- [TASK INSTRUCTIONS] Only the text belongs in the answer: every line of the records below, transcribed exactly.

[Records contained in a dataset]
-*-*-

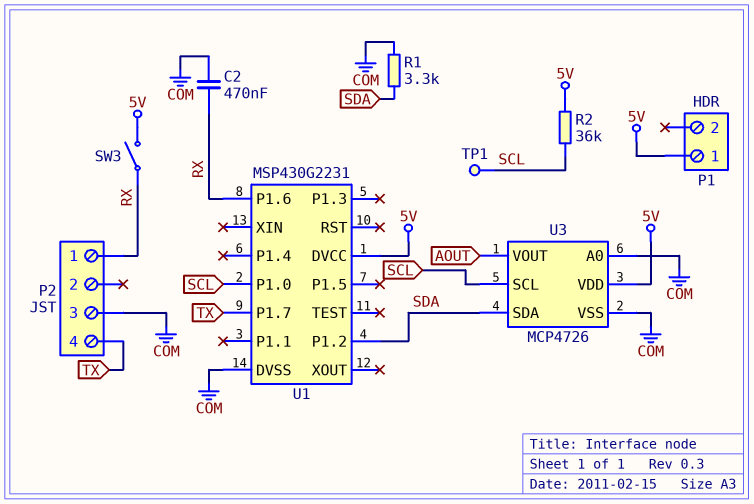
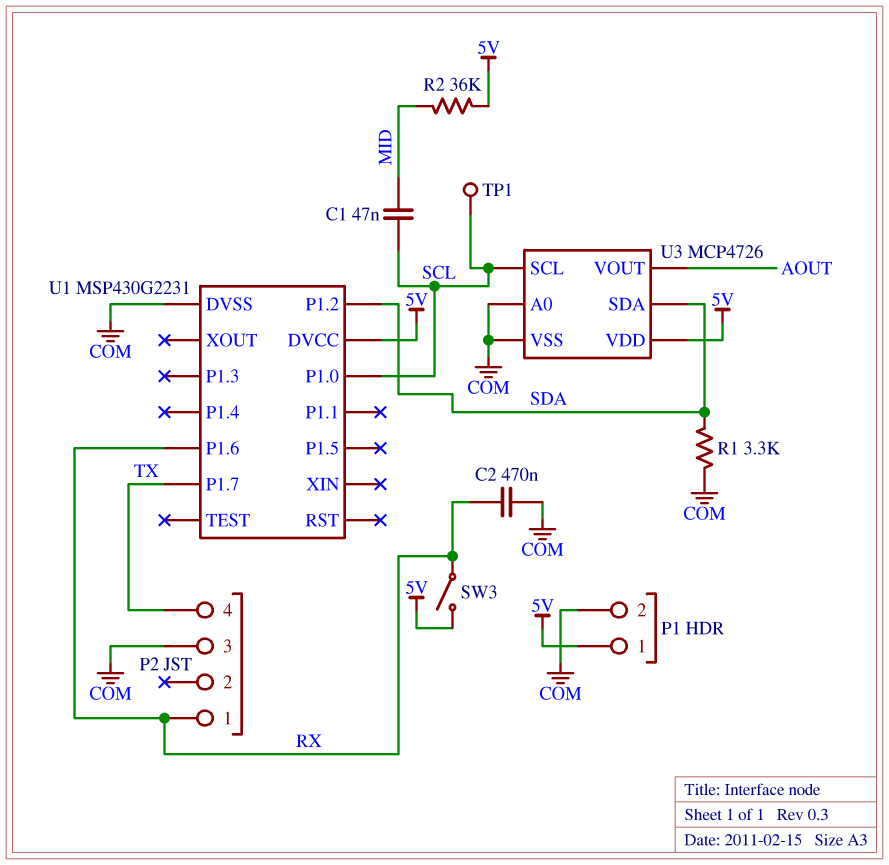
C1: none -> 47nF (MID, SCL)
P1 pin 2: none -> COM
R2: 36k (5V, SCL) -> 36k (5V, MID)

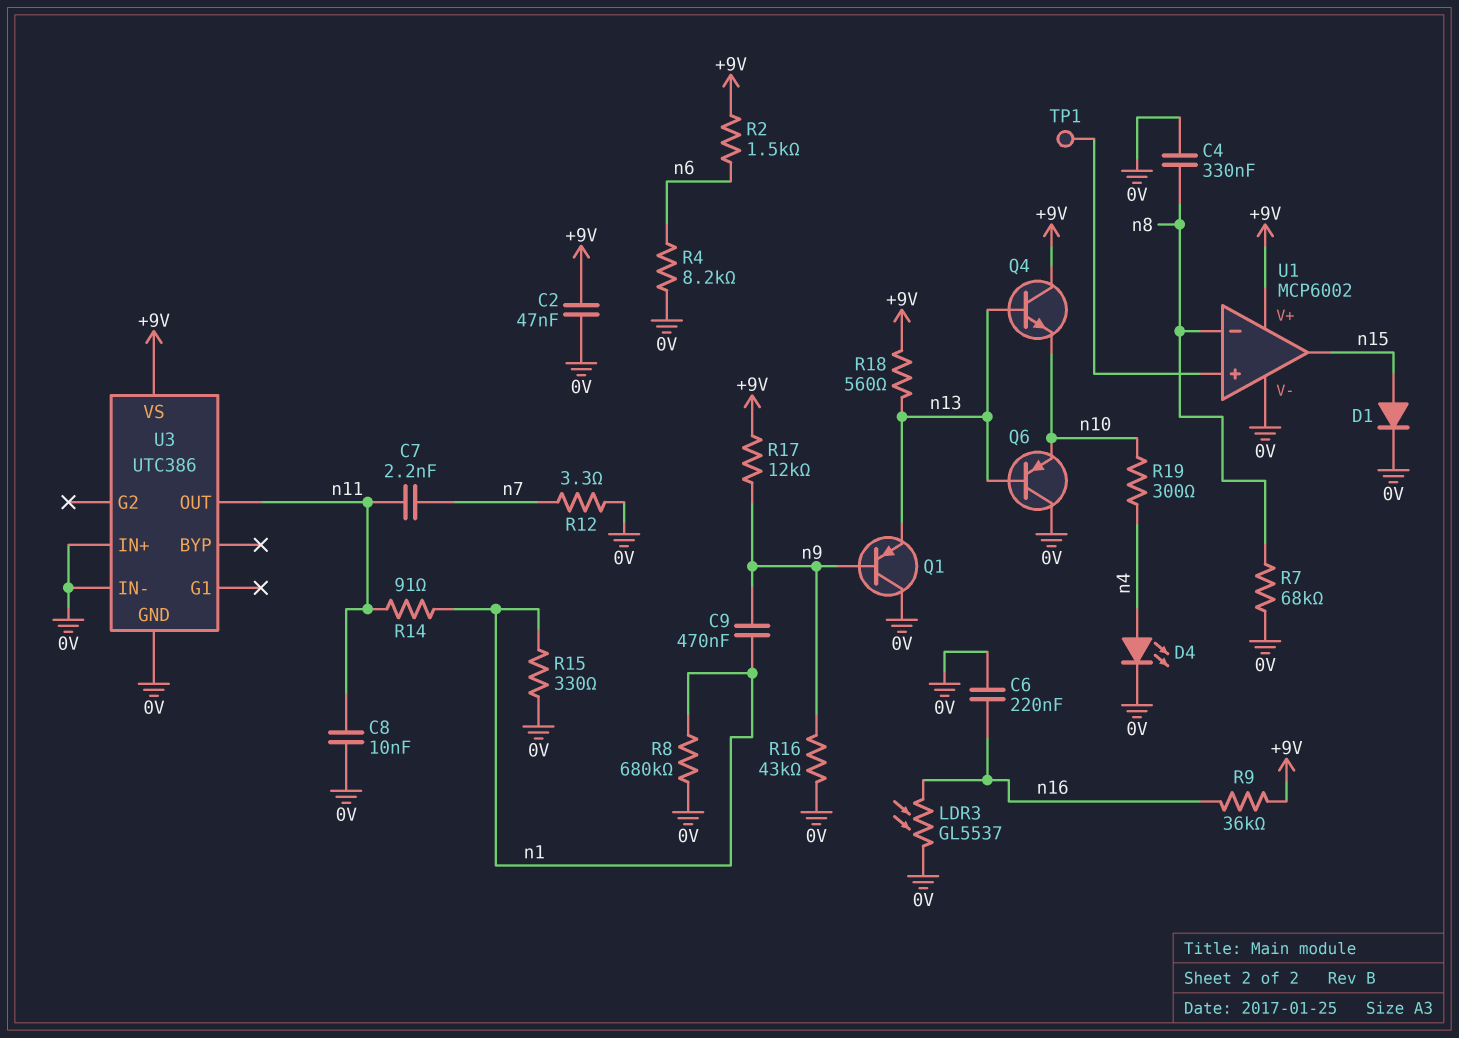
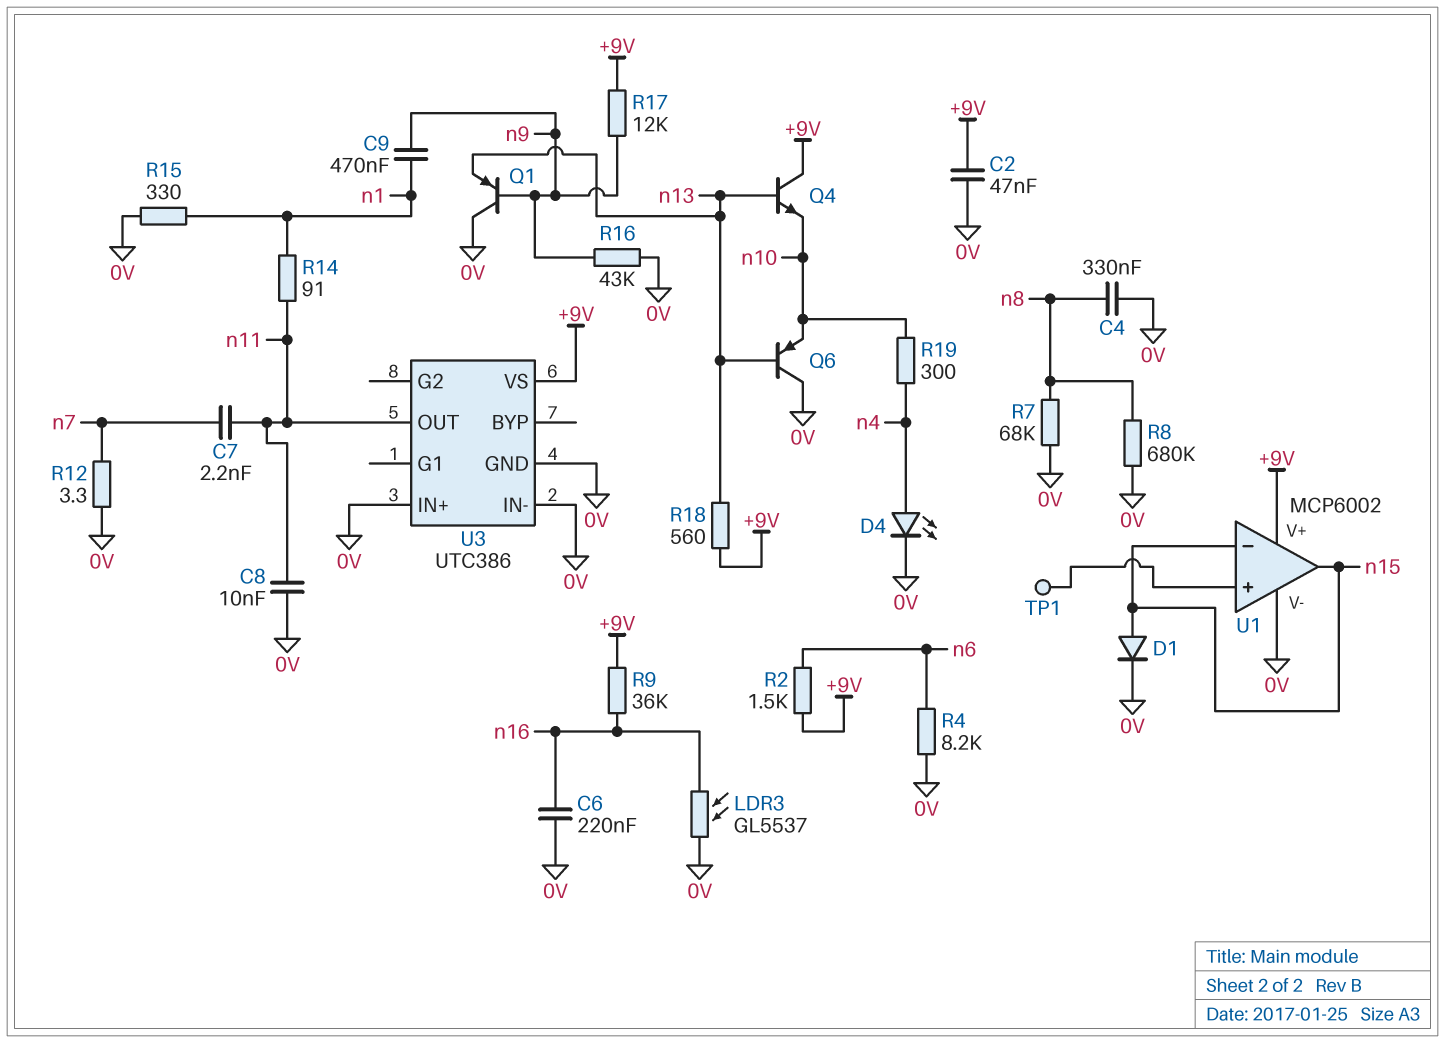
R8: 680k (0V, n1) -> 680k (0V, n8)
U1 pin in-: n8 -> n15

-*-*-

- [SOLUTION]
C1: none -> 47nF (MID, SCL)
P1 pin 2: none -> COM
R2: 36k (5V, SCL) -> 36k (5V, MID)

R8: 680k (0V, n1) -> 680k (0V, n8)
U1 pin in-: n8 -> n15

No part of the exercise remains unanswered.